(Colored shape tracking data)
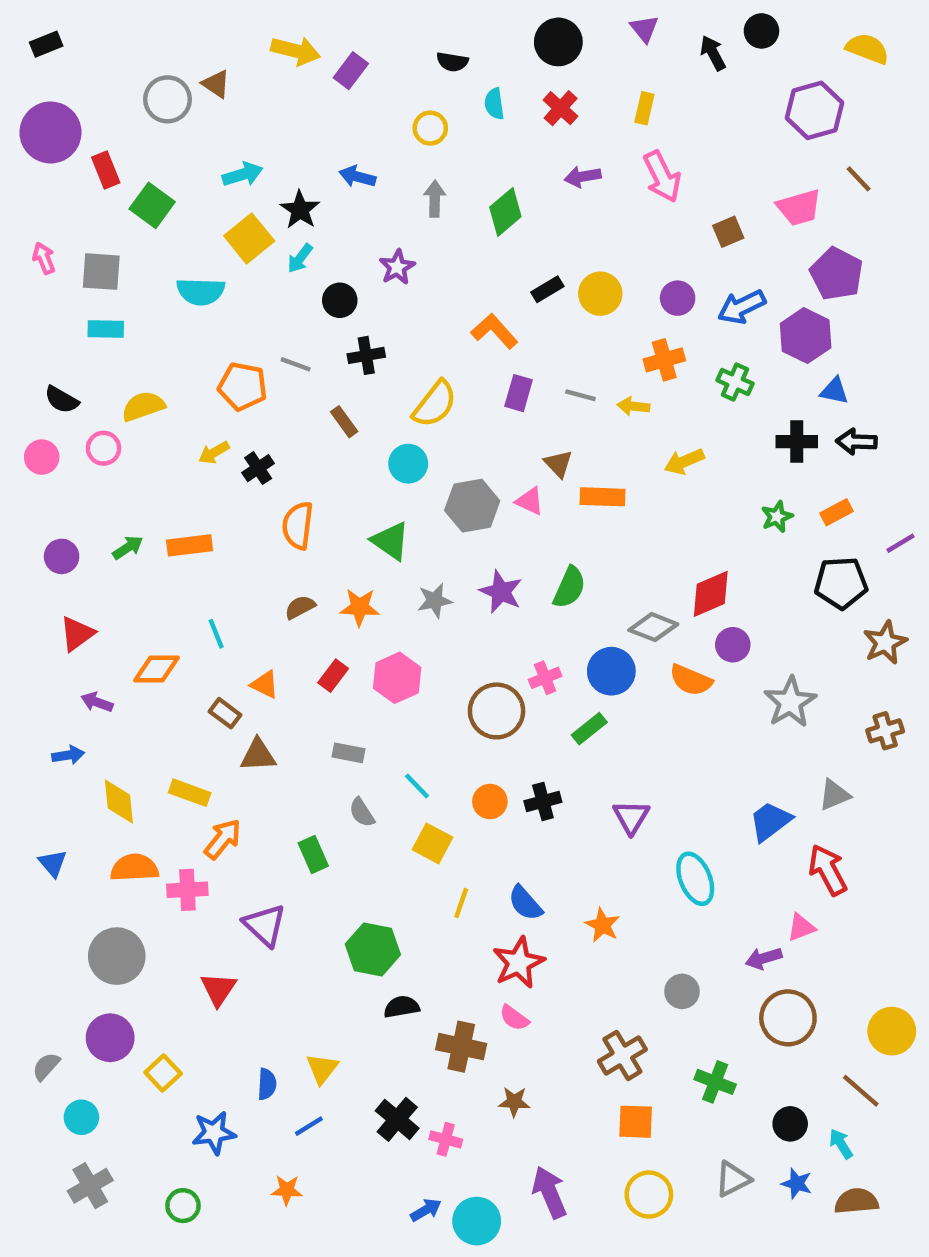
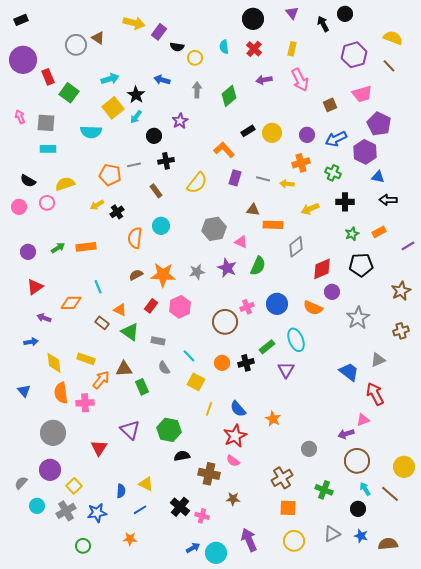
yellow semicircle: (867, 49) -> (393, 38), moved
black semicircle: (452, 62) -> (177, 47), moved
purple hexagon: (814, 110) -> (354, 55), moved
brown line: (859, 179) -> (389, 66), moved
gray line: (296, 364) -> (134, 165), turned -32
black cross: (797, 442) -> (345, 202), moved
cyan circle: (408, 464) -> (161, 226), moved
brown triangle: (558, 464) -> (253, 210), turned -40
pink triangle: (530, 501) -> (241, 242), moved
green triangle: (391, 541) -> (130, 332), moved
black pentagon: (841, 583) -> (361, 265), moved
orange star: (360, 607) -> (163, 275), size x1.4
gray diamond: (653, 627) -> (296, 247), moved, turned -60
green rectangle: (589, 729) -> (267, 347), moved
brown triangle: (258, 755) -> (124, 369), moved
blue trapezoid: (770, 821) -> (349, 372), turned 75
orange semicircle: (134, 868) -> (61, 393), turned -95
cyan ellipse: (695, 879) -> (296, 340), moved
purple triangle: (265, 925) -> (130, 430), moved
yellow triangle: (322, 1069) -> (146, 484), turned -42
cyan arrow: (841, 1144) -> (365, 489), moved
gray cross: (90, 1186) -> (66, 511), moved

What needs to be done - "purple triangle: (265, 925)" marks the last line to keep. Retype every line from the start of the entries through that one, exactly, and drop the pictures.

Solution to this exercise -
yellow semicircle: (867, 49) -> (393, 38), moved
black semicircle: (452, 62) -> (177, 47), moved
purple hexagon: (814, 110) -> (354, 55), moved
brown line: (859, 179) -> (389, 66), moved
gray line: (296, 364) -> (134, 165), turned -32
black cross: (797, 442) -> (345, 202), moved
cyan circle: (408, 464) -> (161, 226), moved
brown triangle: (558, 464) -> (253, 210), turned -40
pink triangle: (530, 501) -> (241, 242), moved
green triangle: (391, 541) -> (130, 332), moved
black pentagon: (841, 583) -> (361, 265), moved
orange star: (360, 607) -> (163, 275), size x1.4
gray diamond: (653, 627) -> (296, 247), moved, turned -60
green rectangle: (589, 729) -> (267, 347), moved
brown triangle: (258, 755) -> (124, 369), moved
blue trapezoid: (770, 821) -> (349, 372), turned 75
orange semicircle: (134, 868) -> (61, 393), turned -95
cyan ellipse: (695, 879) -> (296, 340), moved
purple triangle: (265, 925) -> (130, 430), moved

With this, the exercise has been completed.